-- What to do --
Pick out every line in the records that contains the string "kern", with case counting, and copy each of those lines.

— Start —

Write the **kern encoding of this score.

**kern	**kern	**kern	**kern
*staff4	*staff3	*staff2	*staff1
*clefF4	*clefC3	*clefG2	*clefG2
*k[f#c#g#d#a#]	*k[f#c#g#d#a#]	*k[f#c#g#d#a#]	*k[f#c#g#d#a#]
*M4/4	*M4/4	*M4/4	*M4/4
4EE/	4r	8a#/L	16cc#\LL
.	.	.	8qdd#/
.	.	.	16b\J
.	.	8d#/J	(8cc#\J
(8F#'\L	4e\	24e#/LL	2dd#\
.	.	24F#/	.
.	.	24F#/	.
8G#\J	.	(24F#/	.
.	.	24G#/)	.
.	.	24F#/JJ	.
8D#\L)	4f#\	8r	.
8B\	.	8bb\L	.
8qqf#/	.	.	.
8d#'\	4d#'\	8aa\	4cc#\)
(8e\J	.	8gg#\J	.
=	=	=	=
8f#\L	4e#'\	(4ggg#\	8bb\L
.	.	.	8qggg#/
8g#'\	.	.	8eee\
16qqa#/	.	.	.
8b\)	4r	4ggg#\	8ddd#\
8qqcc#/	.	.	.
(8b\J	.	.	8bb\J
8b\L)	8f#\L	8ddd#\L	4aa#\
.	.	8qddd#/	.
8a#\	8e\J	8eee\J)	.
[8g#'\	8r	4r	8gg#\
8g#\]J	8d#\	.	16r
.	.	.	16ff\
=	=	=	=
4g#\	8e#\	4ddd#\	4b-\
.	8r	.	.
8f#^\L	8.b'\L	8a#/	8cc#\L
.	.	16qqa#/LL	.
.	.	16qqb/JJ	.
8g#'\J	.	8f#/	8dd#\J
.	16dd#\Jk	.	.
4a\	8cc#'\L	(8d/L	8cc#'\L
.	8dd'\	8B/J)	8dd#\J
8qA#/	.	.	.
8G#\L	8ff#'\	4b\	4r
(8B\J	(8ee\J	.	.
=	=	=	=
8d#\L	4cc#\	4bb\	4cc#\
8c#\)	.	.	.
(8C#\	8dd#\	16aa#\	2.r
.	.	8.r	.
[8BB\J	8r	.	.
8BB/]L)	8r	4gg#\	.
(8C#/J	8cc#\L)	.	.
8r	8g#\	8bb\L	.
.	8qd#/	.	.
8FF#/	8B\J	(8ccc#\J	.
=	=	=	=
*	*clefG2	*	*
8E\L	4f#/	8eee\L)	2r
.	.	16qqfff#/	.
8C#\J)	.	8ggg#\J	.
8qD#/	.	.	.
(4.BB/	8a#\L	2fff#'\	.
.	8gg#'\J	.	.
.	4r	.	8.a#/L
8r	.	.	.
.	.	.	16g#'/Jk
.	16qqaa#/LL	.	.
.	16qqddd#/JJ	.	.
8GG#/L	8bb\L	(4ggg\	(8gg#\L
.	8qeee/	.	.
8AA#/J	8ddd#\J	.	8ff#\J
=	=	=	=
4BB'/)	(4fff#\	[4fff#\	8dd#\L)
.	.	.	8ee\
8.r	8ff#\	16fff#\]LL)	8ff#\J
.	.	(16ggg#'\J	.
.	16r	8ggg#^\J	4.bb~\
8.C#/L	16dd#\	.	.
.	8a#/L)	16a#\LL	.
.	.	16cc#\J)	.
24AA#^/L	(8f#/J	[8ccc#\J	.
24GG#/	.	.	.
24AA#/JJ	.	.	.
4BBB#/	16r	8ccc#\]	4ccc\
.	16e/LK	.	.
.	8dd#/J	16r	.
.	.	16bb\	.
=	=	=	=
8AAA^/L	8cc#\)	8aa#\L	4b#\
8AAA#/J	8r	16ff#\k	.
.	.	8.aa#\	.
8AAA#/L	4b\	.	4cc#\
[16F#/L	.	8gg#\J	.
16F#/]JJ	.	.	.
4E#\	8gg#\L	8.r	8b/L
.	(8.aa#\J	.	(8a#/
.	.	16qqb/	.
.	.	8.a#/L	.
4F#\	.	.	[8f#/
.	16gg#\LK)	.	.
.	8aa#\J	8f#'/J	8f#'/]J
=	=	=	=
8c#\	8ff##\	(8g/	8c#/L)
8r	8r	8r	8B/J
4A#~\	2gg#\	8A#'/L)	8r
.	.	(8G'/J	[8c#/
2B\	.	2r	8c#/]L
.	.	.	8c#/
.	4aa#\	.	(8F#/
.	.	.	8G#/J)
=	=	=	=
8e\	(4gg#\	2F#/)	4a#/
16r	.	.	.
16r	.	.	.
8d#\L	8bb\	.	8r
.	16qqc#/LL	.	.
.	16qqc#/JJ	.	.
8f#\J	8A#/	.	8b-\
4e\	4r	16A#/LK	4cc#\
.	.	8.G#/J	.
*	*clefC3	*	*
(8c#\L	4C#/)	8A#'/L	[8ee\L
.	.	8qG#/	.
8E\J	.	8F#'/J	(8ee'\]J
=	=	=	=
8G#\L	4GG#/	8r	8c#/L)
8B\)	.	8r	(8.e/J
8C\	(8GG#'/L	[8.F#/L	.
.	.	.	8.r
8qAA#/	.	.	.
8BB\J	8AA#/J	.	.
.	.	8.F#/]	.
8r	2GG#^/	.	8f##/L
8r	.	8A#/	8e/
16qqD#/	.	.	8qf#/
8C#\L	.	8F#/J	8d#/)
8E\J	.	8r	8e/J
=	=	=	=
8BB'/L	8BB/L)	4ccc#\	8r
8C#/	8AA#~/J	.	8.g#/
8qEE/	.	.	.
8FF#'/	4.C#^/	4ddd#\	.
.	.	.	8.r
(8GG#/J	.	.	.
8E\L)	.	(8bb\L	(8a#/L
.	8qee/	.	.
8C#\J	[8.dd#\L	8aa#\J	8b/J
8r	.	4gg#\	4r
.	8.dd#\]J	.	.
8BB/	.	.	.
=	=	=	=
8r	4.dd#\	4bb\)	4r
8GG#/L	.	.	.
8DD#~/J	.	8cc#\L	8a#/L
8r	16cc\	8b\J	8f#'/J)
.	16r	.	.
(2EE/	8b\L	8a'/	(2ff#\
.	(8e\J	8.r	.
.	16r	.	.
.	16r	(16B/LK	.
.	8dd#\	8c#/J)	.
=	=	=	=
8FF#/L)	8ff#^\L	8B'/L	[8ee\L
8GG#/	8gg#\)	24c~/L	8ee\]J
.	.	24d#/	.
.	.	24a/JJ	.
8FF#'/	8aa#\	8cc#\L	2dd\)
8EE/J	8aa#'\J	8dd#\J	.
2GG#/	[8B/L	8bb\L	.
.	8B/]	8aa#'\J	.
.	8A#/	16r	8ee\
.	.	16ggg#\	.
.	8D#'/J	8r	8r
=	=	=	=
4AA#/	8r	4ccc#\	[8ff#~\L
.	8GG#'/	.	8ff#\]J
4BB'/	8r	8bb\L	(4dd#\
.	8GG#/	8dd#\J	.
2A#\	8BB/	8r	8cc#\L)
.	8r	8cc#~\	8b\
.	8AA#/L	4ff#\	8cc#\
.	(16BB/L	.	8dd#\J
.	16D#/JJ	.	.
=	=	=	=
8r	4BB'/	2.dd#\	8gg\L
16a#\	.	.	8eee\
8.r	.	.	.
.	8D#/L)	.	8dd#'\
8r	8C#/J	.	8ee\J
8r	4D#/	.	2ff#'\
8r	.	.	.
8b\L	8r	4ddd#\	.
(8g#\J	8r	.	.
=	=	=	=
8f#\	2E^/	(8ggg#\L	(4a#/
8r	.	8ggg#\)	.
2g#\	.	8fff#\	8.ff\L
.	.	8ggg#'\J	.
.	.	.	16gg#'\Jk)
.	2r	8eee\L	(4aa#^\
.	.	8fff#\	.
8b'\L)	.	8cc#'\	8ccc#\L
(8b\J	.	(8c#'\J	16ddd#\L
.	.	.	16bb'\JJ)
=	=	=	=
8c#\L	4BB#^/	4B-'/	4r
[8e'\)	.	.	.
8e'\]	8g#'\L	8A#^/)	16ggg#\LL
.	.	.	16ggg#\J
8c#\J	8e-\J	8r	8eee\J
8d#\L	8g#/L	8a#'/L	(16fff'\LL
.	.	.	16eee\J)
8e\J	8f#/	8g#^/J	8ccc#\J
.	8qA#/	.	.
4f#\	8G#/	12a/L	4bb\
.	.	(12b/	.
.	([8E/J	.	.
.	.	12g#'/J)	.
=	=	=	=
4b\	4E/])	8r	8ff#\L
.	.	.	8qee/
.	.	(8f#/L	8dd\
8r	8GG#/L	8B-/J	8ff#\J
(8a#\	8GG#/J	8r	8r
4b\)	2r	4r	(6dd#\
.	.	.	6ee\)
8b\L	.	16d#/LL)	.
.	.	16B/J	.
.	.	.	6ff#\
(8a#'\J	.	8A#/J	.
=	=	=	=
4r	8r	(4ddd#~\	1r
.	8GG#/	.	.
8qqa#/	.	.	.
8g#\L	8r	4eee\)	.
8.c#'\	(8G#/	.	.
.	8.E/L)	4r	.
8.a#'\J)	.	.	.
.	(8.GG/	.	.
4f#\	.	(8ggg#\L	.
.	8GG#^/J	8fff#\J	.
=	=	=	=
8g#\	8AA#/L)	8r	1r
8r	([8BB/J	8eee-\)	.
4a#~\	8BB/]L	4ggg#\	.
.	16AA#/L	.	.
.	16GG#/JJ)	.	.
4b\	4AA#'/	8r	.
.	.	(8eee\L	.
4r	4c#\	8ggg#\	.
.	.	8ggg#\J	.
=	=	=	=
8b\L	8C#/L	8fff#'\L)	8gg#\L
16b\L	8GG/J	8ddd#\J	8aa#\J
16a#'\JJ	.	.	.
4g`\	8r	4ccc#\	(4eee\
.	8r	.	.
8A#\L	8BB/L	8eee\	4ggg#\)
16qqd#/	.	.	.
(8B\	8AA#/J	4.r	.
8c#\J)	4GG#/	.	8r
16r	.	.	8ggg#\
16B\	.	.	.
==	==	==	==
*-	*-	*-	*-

— End —

-- Right answer --
Write the **kern encoding of this score.
**kern	**kern	**kern	**kern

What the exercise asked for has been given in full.